=== EXERCISE DETAILS ===
Each line from the one containing "SCALE3 pin DT: A10 -> B7" to the end of the data must be copied exactly, the first and last included; no other lines and no pictures belong in the copy.

=== MATERIAL FOR THIS TASK ===
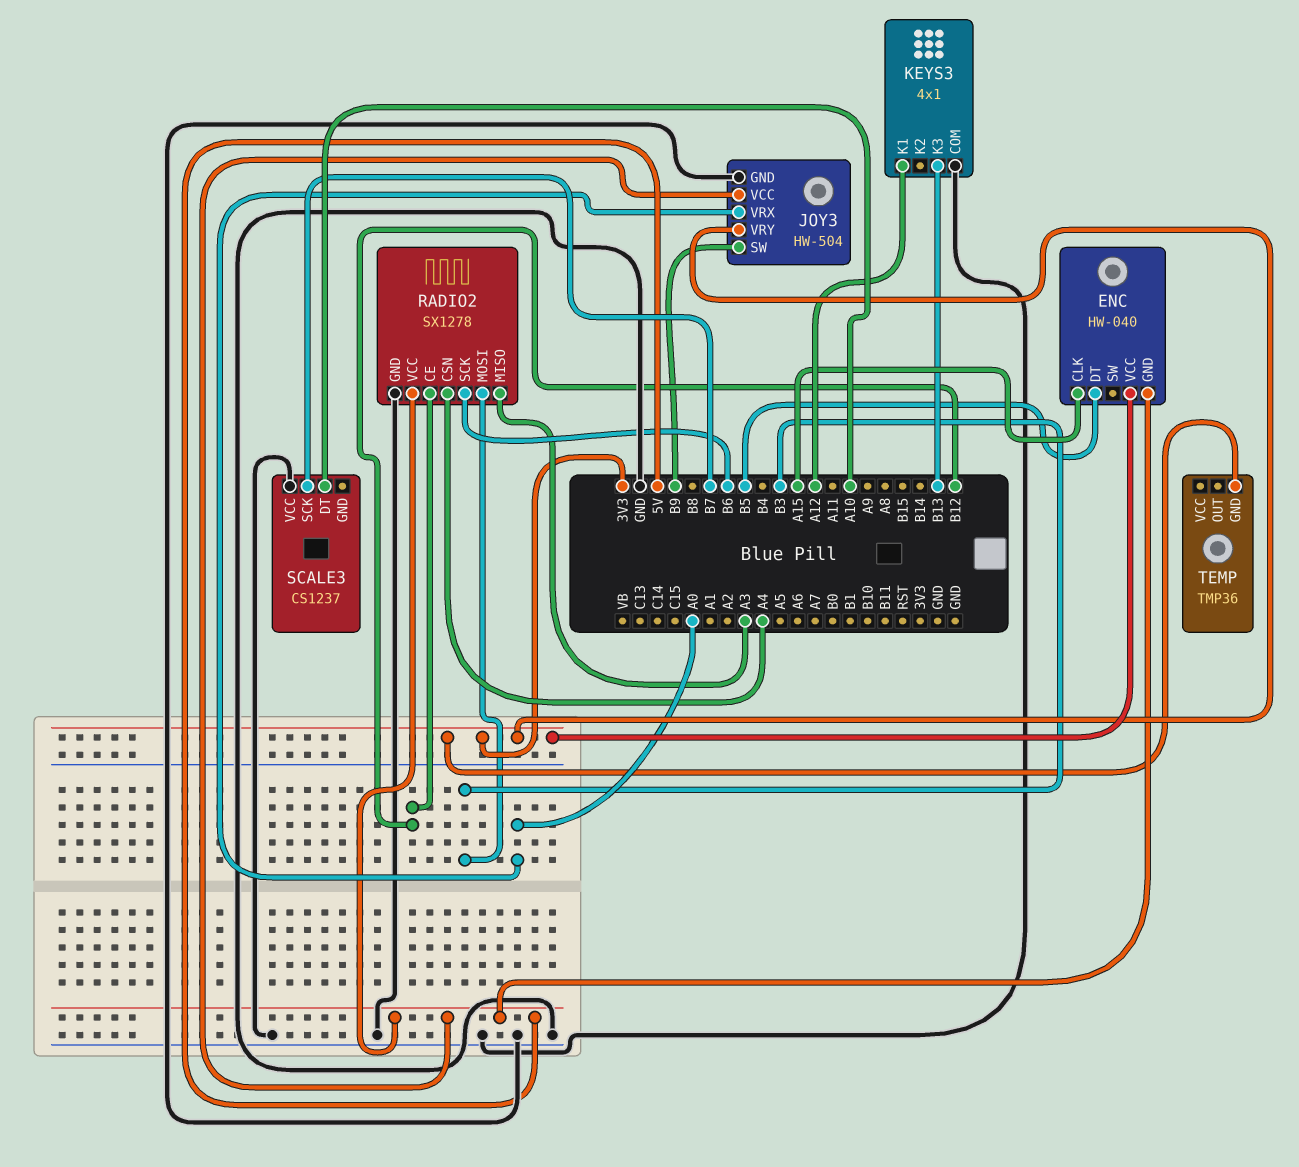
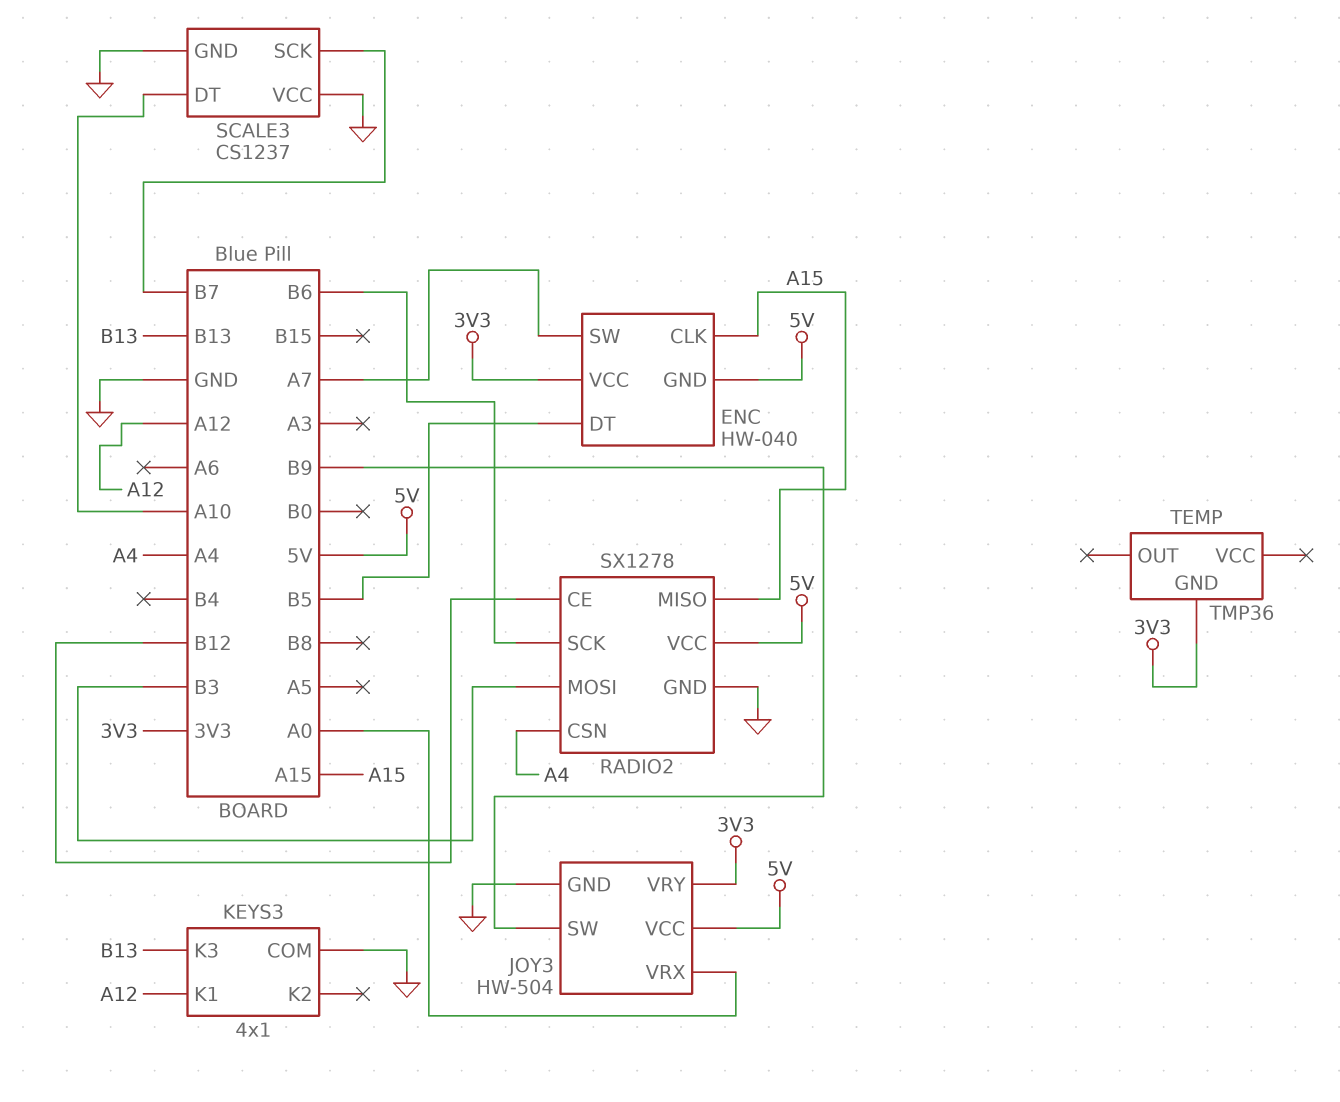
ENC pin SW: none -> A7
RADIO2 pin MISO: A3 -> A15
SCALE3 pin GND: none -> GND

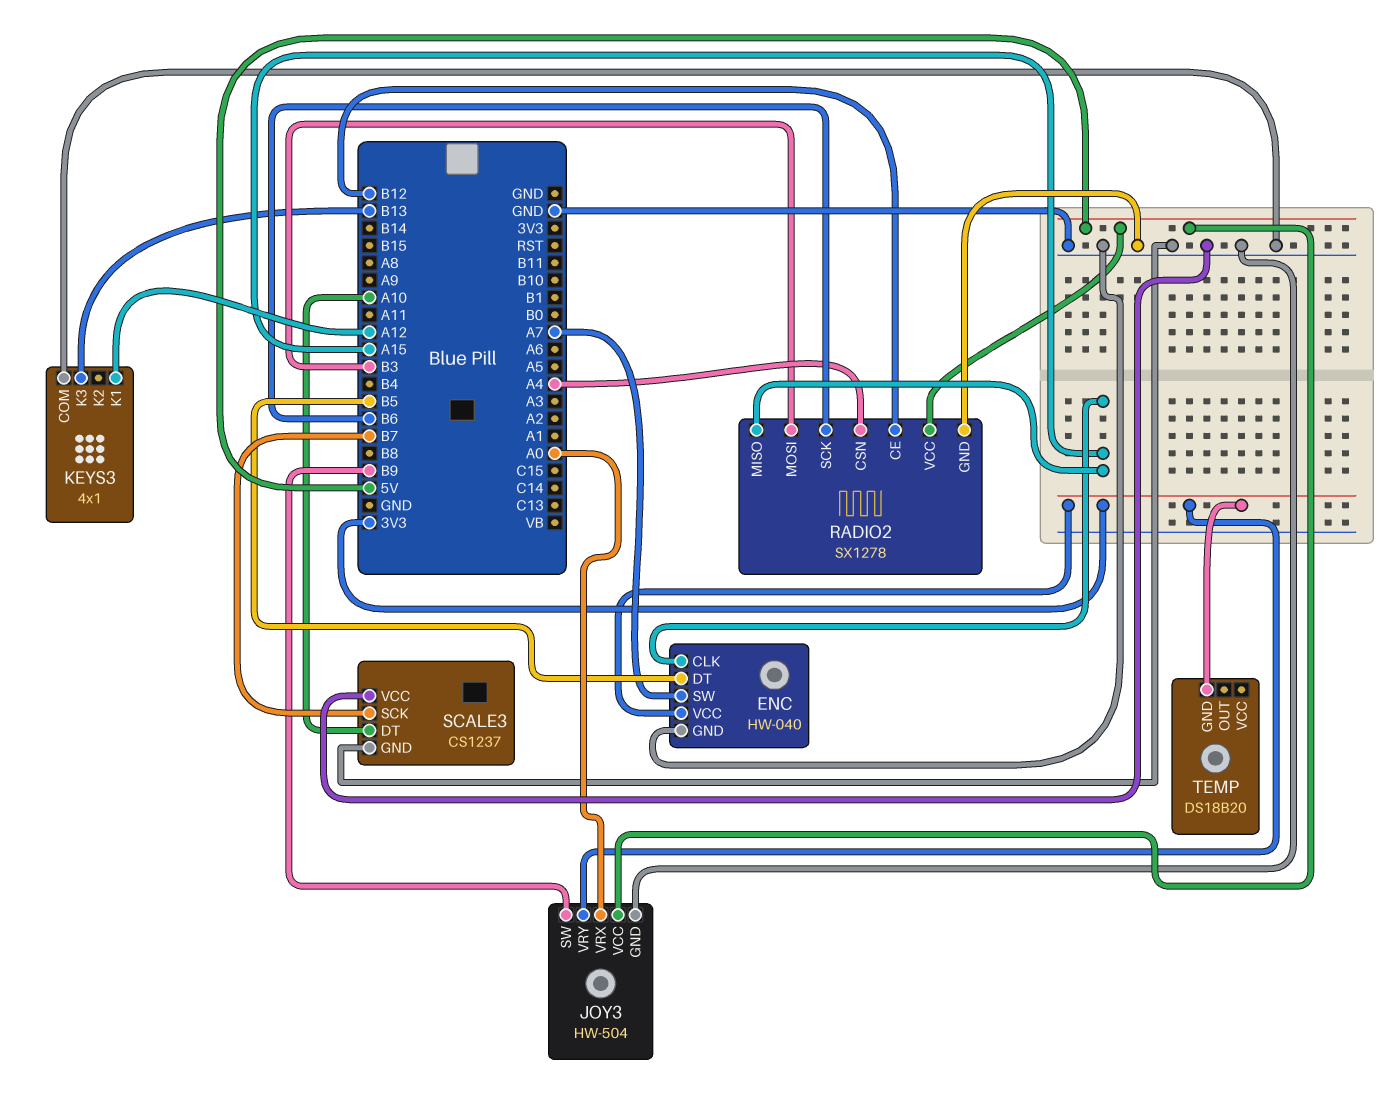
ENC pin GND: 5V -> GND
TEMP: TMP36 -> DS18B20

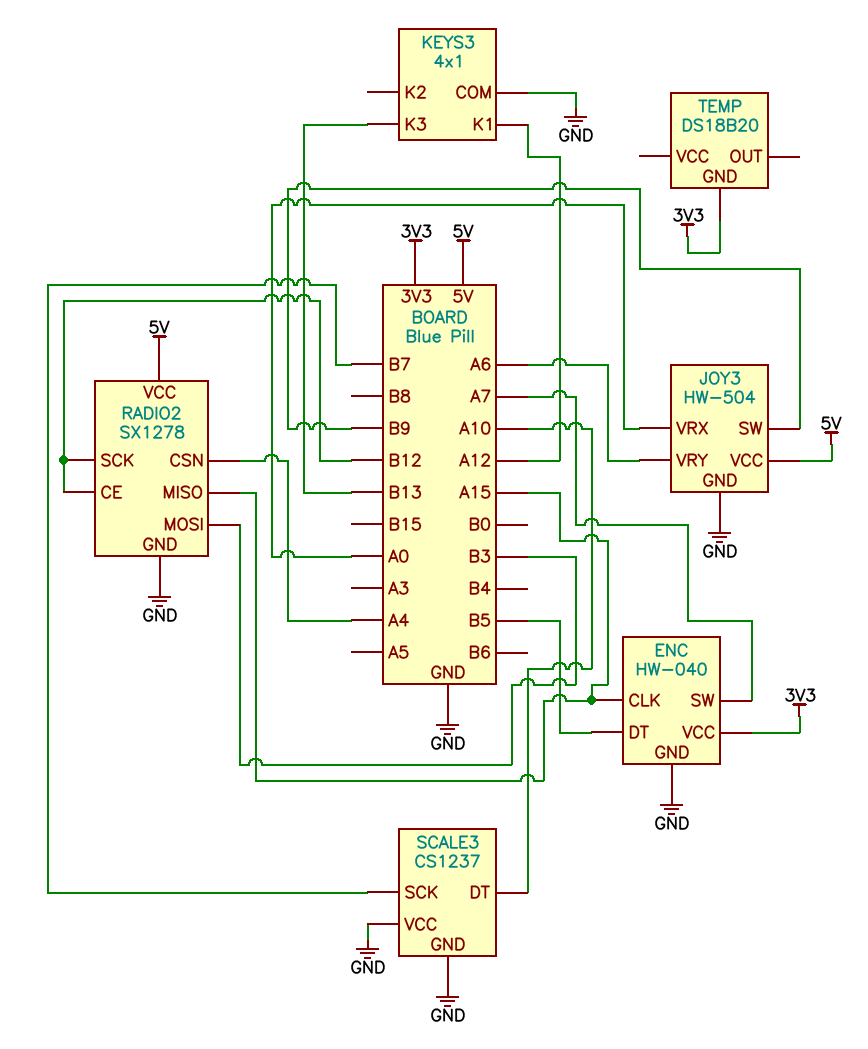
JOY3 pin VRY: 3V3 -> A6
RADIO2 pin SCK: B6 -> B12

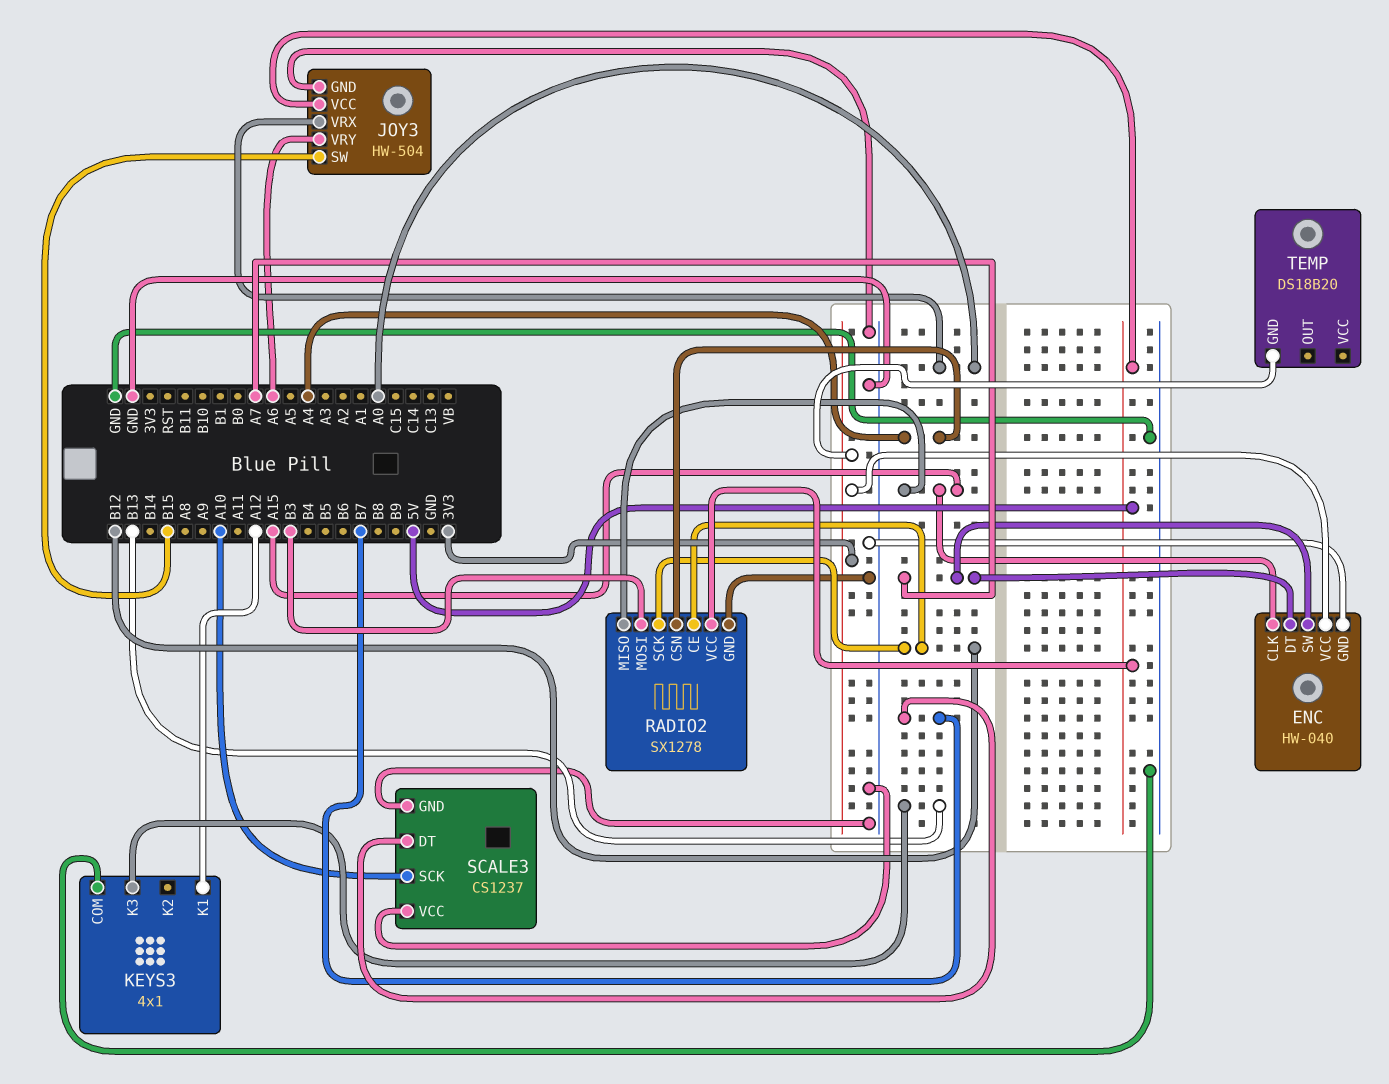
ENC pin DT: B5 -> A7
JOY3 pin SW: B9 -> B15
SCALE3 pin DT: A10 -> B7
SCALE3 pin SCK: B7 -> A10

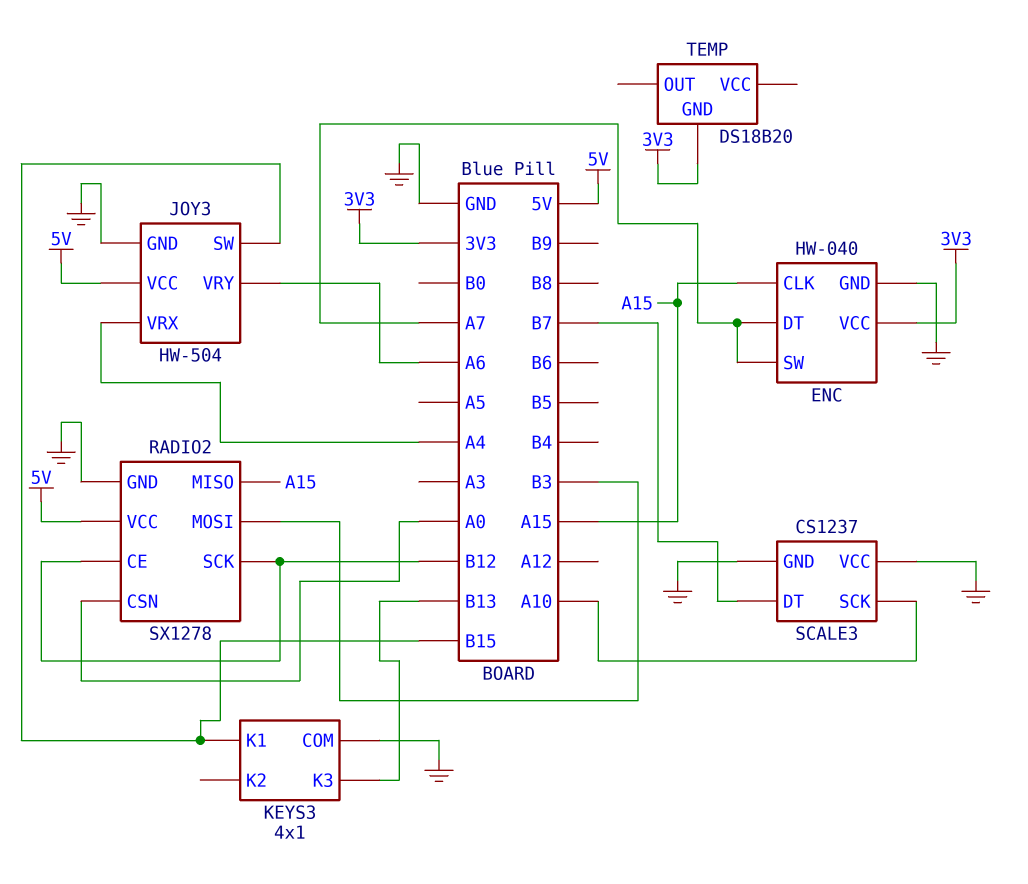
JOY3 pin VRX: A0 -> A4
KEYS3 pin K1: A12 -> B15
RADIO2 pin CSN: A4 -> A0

=== RESPONSE TO THIS EXERCISE ===
SCALE3 pin DT: A10 -> B7
SCALE3 pin SCK: B7 -> A10

JOY3 pin VRX: A0 -> A4
KEYS3 pin K1: A12 -> B15
RADIO2 pin CSN: A4 -> A0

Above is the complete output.